◆ Coordinate-based change listings:
====================
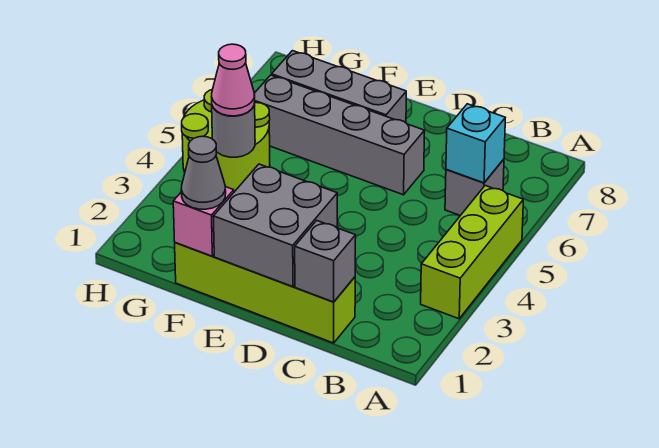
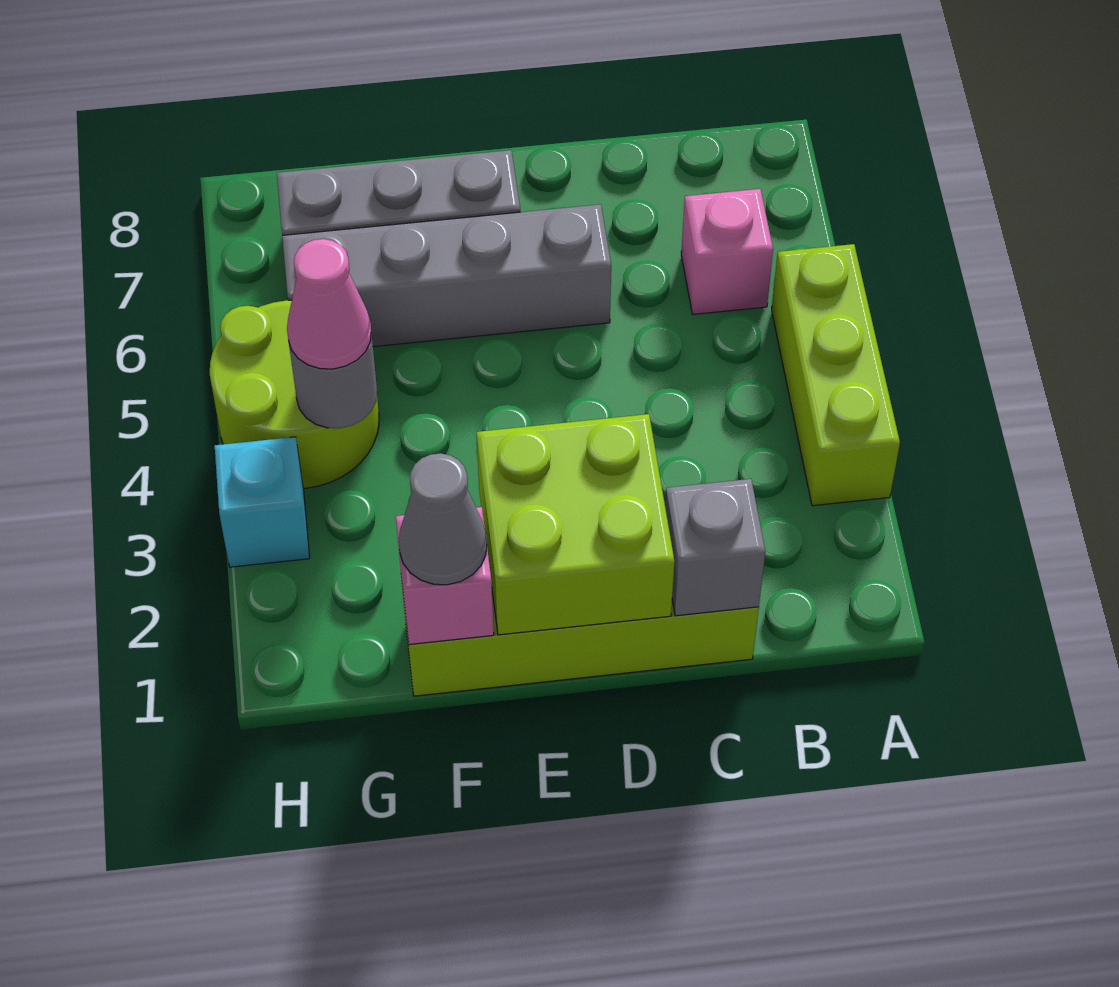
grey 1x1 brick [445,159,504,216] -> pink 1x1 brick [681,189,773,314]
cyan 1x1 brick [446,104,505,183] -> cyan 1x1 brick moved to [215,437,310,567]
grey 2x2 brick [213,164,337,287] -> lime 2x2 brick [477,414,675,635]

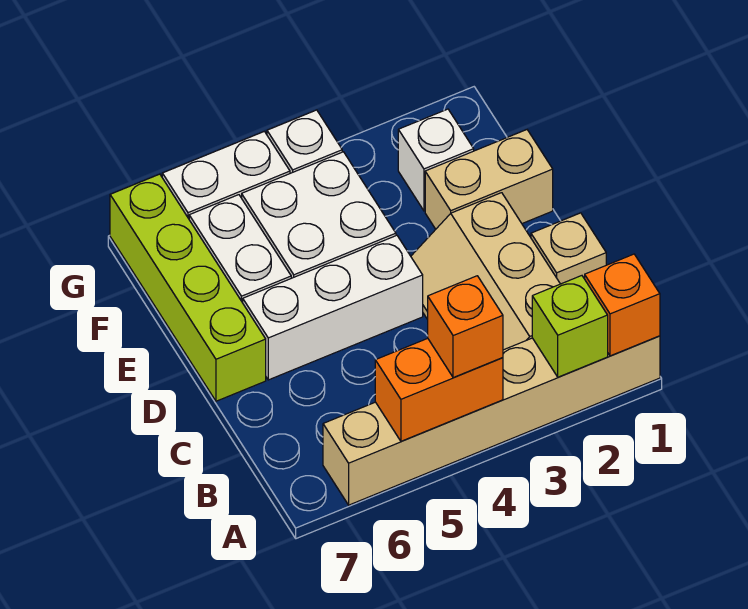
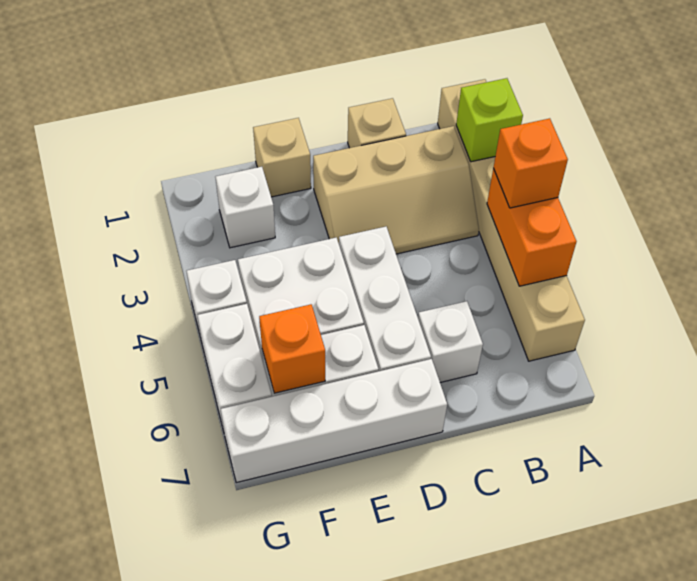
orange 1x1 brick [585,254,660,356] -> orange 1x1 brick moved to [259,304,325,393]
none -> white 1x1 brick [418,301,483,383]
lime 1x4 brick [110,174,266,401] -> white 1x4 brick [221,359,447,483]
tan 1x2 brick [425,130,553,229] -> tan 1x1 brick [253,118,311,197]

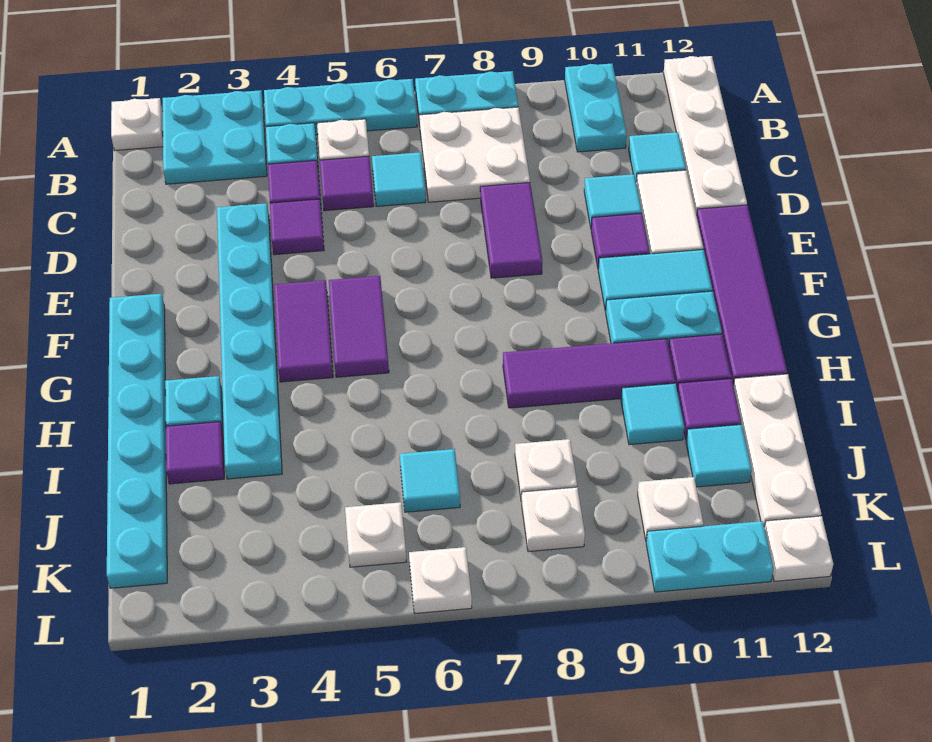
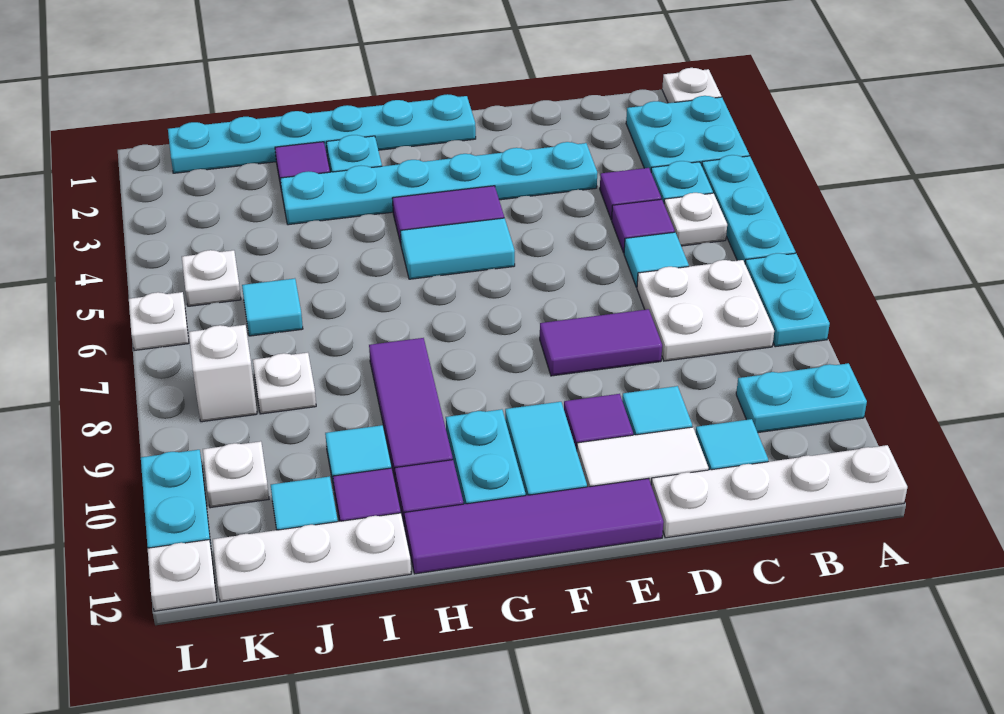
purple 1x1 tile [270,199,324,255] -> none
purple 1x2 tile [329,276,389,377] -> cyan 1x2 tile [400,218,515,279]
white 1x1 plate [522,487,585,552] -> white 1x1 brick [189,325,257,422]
====================
◆ Your objective: From the line containing "orange 1x1 brick [585,254,660,356]" to the last line of the entries, output every line exactly as written, but leave out the pictures.

◆ Result below:
orange 1x1 brick [585,254,660,356] -> orange 1x1 brick moved to [259,304,325,393]
none -> white 1x1 brick [418,301,483,383]
lime 1x4 brick [110,174,266,401] -> white 1x4 brick [221,359,447,483]
tan 1x2 brick [425,130,553,229] -> tan 1x1 brick [253,118,311,197]

purple 1x1 tile [270,199,324,255] -> none
purple 1x2 tile [329,276,389,377] -> cyan 1x2 tile [400,218,515,279]
white 1x1 plate [522,487,585,552] -> white 1x1 brick [189,325,257,422]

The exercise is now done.